[About this task] From the listing below, pick out each line with the word "cone".

[Dataset records]
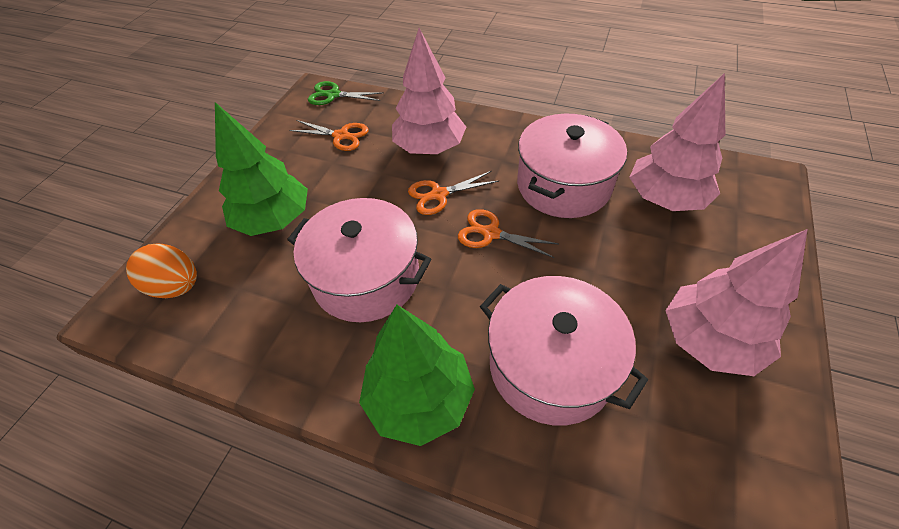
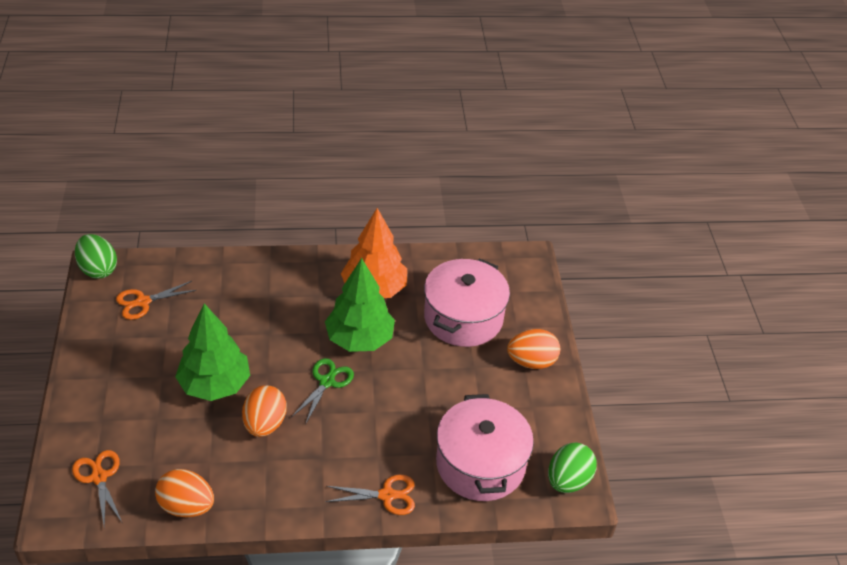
green egg: 0 -> 2
orange egg: 1 -> 3
orange tree: 0 -> 1
pink pot: 3 -> 2
pink tree: 3 -> 0

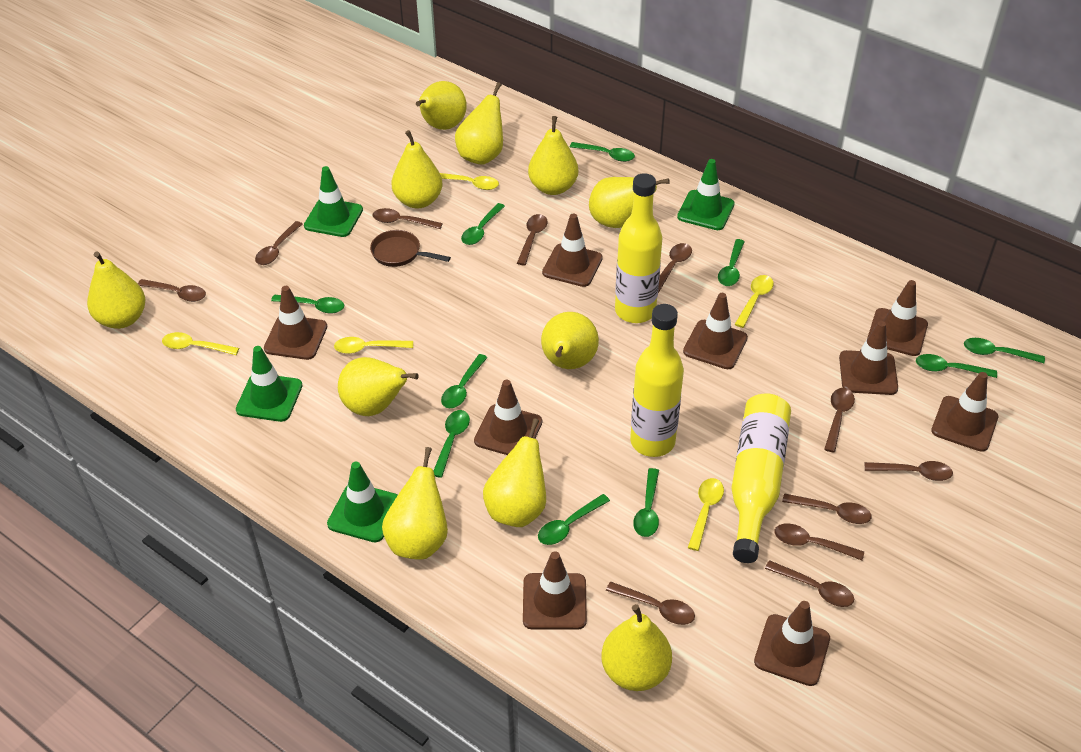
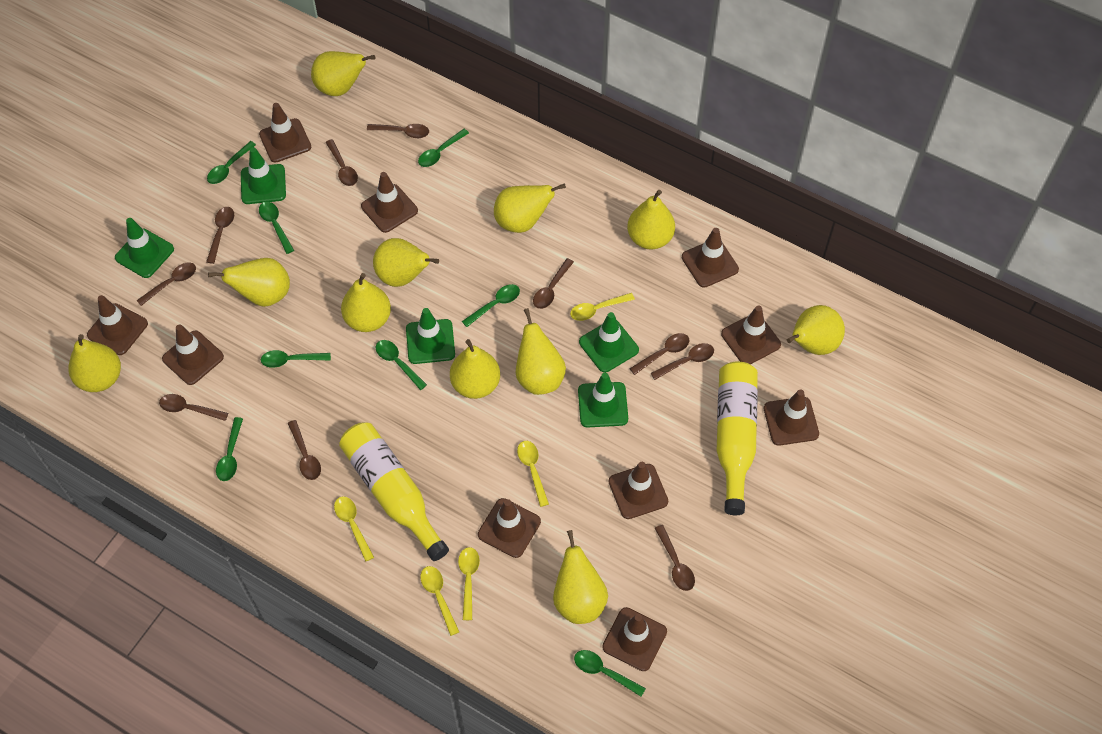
brown pan: 1 -> 0
brown spoon: 11 -> 10
brown traffic cone: 9 -> 10
green spoon: 10 -> 8
green traffic cone: 4 -> 5
yellow bottle: 3 -> 2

[Answer for this exercise]
brown traffic cone: 9 -> 10
green traffic cone: 4 -> 5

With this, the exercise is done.